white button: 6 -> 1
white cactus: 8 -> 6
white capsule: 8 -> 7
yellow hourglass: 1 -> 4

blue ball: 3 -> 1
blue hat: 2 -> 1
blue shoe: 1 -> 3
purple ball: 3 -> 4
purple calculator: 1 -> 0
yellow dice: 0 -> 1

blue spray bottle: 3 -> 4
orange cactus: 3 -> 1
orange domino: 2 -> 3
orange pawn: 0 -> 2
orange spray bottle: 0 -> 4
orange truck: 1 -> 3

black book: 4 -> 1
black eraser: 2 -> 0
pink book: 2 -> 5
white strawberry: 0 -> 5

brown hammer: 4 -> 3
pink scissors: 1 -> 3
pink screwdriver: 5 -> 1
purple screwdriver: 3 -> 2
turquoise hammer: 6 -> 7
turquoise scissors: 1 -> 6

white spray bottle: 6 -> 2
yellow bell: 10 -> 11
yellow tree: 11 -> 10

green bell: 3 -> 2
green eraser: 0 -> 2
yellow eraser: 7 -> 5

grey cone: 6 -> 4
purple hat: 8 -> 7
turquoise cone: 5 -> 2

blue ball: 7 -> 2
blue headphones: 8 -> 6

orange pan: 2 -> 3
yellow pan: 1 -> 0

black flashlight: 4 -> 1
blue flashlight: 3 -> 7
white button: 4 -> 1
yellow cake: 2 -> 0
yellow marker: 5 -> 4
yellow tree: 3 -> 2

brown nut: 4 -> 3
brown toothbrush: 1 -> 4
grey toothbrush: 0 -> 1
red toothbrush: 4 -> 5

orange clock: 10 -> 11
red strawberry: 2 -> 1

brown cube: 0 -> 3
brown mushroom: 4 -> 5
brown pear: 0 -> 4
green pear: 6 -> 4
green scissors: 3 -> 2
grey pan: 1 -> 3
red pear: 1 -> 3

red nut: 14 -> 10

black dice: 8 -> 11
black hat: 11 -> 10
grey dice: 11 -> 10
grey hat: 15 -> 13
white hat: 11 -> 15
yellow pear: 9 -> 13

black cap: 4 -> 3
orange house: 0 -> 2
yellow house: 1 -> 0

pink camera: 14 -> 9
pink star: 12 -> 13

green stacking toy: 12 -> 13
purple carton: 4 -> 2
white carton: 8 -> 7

● ● ● ● ● ● ●

WHAT IS EXPECTED: Your answer must be every line from the listing above that holds the string "blue".

SOLVED PROBLEM:
blue ball: 3 -> 1
blue hat: 2 -> 1
blue shoe: 1 -> 3
blue spray bottle: 3 -> 4
blue ball: 7 -> 2
blue headphones: 8 -> 6
blue flashlight: 3 -> 7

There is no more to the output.